### Problem description
Lines from the start of the data through the line containing "green spinning top: [143,416,203,486]" must be given again exactly. Leave the others out.

>>>

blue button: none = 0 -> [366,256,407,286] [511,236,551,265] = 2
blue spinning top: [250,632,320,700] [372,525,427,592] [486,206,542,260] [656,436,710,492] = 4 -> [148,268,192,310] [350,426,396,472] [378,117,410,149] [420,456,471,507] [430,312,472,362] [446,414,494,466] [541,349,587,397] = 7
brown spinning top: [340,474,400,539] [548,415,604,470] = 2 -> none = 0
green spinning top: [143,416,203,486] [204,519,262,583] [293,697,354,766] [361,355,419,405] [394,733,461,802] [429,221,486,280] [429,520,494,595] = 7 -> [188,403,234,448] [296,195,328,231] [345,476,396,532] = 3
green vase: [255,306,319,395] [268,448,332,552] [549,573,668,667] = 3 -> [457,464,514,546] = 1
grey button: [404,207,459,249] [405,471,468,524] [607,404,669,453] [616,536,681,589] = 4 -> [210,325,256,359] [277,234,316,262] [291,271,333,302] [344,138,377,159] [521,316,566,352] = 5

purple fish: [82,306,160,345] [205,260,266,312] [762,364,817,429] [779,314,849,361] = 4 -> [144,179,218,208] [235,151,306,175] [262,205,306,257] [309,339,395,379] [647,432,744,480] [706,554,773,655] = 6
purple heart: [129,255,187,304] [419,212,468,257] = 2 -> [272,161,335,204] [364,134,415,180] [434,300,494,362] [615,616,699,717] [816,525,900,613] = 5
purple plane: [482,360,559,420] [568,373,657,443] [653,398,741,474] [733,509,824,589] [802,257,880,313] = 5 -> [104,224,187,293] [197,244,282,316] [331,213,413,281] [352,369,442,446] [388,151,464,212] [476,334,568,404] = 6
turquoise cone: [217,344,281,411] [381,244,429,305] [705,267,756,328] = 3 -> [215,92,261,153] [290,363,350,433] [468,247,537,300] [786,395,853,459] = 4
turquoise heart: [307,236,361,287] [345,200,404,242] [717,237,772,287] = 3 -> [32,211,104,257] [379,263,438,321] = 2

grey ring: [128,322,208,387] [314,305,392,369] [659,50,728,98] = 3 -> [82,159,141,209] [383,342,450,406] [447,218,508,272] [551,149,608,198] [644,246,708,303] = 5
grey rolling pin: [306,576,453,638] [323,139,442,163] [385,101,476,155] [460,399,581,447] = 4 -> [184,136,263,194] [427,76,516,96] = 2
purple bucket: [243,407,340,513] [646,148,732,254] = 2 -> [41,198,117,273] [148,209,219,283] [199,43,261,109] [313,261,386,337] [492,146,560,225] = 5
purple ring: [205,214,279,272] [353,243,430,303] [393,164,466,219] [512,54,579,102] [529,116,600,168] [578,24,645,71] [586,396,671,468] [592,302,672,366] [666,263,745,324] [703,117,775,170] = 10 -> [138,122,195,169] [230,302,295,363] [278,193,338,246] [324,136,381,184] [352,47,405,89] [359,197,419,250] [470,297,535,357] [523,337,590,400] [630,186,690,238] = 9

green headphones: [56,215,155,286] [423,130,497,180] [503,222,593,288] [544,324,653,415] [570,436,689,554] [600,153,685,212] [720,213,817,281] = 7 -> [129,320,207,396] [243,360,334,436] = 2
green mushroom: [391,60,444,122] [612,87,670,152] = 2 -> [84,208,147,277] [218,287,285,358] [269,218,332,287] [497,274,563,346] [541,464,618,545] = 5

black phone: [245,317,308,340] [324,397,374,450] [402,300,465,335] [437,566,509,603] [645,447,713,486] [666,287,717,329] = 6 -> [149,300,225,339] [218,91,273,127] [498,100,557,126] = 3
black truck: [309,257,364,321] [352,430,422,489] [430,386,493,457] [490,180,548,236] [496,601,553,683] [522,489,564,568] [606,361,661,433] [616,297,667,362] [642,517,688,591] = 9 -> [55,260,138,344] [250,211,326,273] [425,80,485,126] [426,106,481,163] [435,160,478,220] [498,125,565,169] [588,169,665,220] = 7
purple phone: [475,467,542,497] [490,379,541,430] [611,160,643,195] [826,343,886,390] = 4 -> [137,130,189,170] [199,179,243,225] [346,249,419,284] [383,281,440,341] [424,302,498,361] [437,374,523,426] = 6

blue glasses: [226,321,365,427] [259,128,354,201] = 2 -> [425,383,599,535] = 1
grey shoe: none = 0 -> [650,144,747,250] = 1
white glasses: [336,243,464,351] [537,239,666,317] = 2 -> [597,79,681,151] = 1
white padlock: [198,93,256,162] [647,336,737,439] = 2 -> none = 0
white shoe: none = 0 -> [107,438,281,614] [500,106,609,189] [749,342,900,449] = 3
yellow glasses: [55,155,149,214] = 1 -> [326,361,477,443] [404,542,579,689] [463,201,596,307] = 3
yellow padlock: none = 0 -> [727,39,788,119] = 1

<<<

### Completed exercise
blue button: none = 0 -> [366,256,407,286] [511,236,551,265] = 2
blue spinning top: [250,632,320,700] [372,525,427,592] [486,206,542,260] [656,436,710,492] = 4 -> [148,268,192,310] [350,426,396,472] [378,117,410,149] [420,456,471,507] [430,312,472,362] [446,414,494,466] [541,349,587,397] = 7
brown spinning top: [340,474,400,539] [548,415,604,470] = 2 -> none = 0
green spinning top: [143,416,203,486] [204,519,262,583] [293,697,354,766] [361,355,419,405] [394,733,461,802] [429,221,486,280] [429,520,494,595] = 7 -> [188,403,234,448] [296,195,328,231] [345,476,396,532] = 3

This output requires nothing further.